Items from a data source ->
----
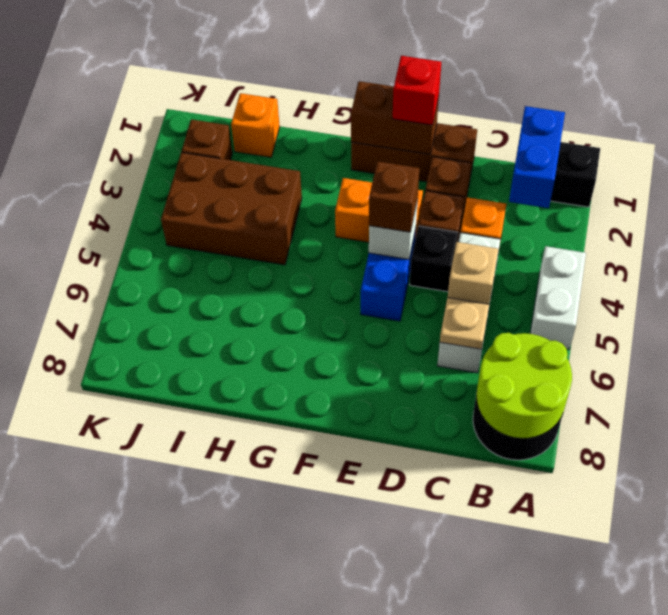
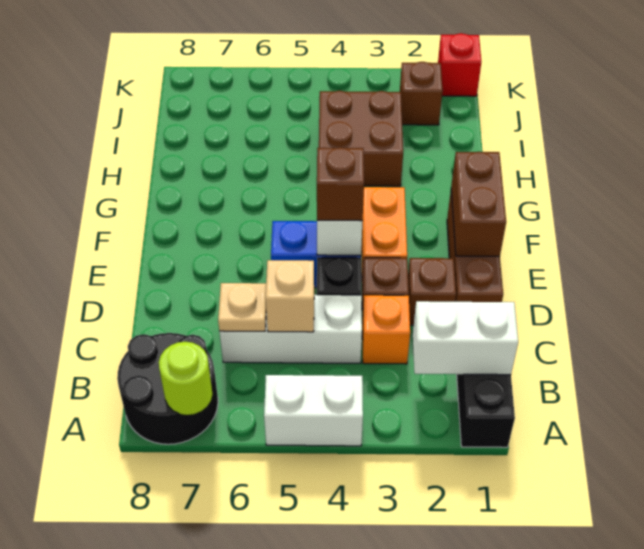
lime round brick A7:B8 level 2 -> lime round brick A7 level 2
blue brick B1:B2 level 2 -> white brick B1:B2 level 2
red brick E1 level 3 -> red brick K1 level 1
brown brick H3:J4 level 1 -> brown brick H3:I4 level 1
orange brick I1 level 1 -> none

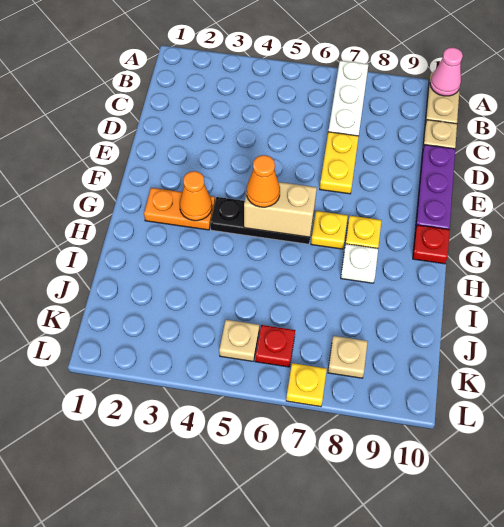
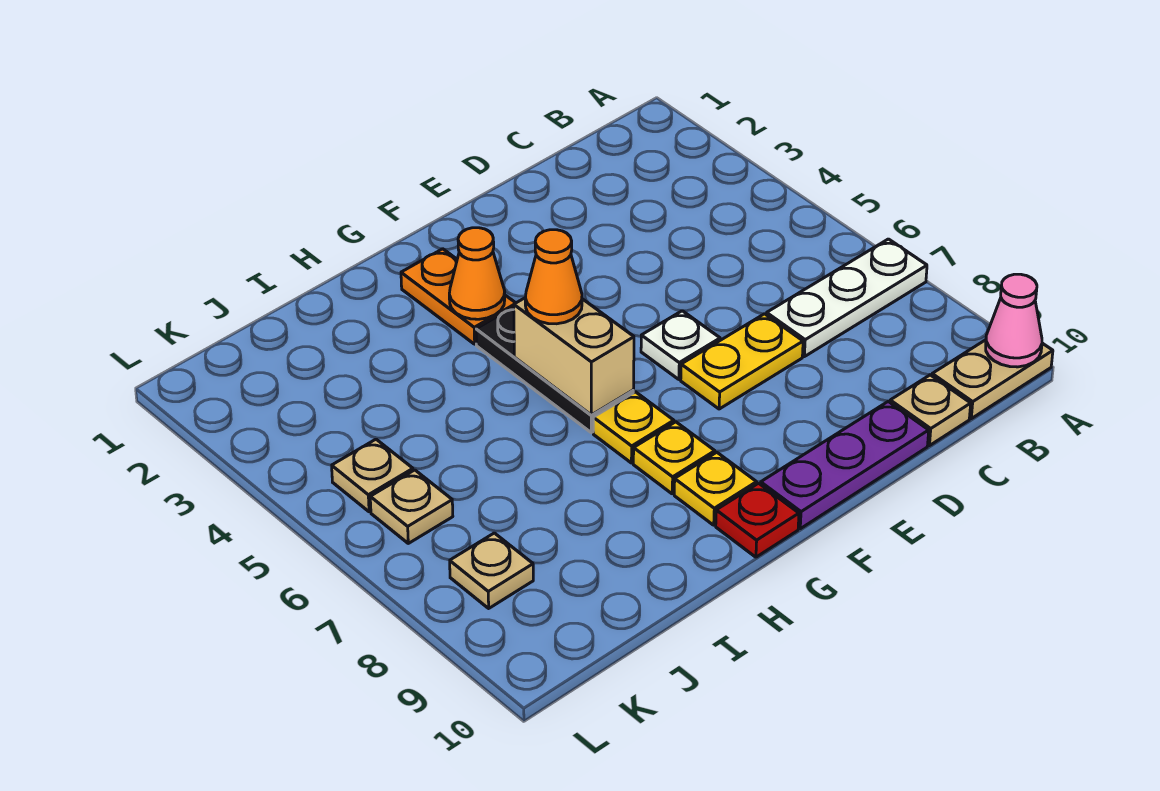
white plate H8 level 1 -> white plate E6 level 1
red plate K6 level 1 -> tan plate K6 level 1
yellow plate L7 level 1 -> yellow plate G9 level 1

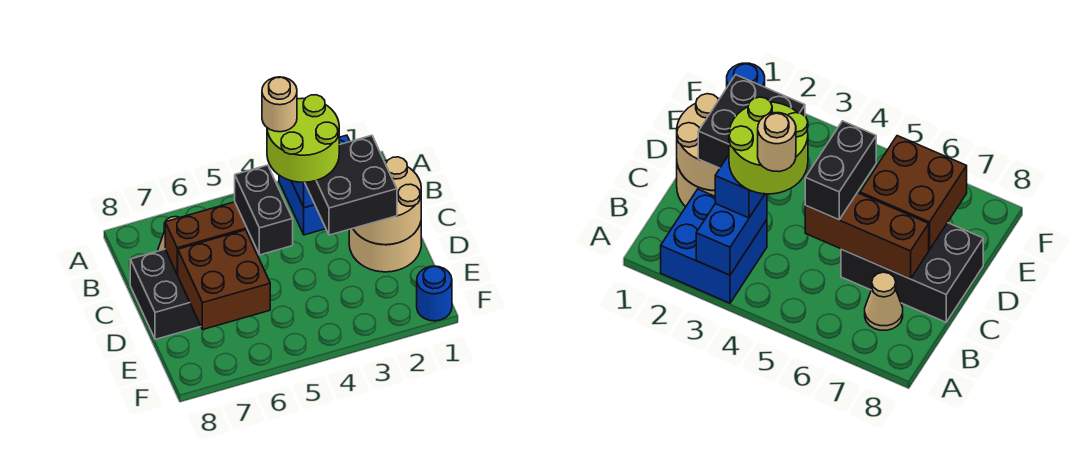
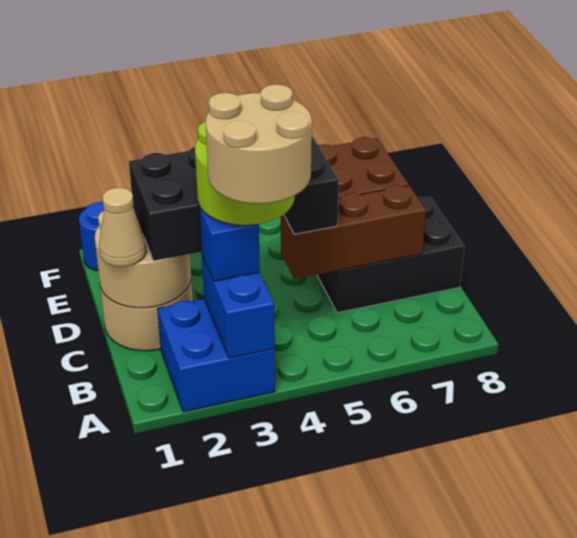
tan round brick B4 level 5 -> tan round brick A3:B4 level 5
tan cone B7 level 1 -> tan cone C1 level 3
----
Aim of the task -> Set down word for word the lines from the first entry through the line with "orange brick I1 level 1 -> none", both included, omitting pictures.

Task solution ->
lime round brick A7:B8 level 2 -> lime round brick A7 level 2
blue brick B1:B2 level 2 -> white brick B1:B2 level 2
red brick E1 level 3 -> red brick K1 level 1
brown brick H3:J4 level 1 -> brown brick H3:I4 level 1
orange brick I1 level 1 -> none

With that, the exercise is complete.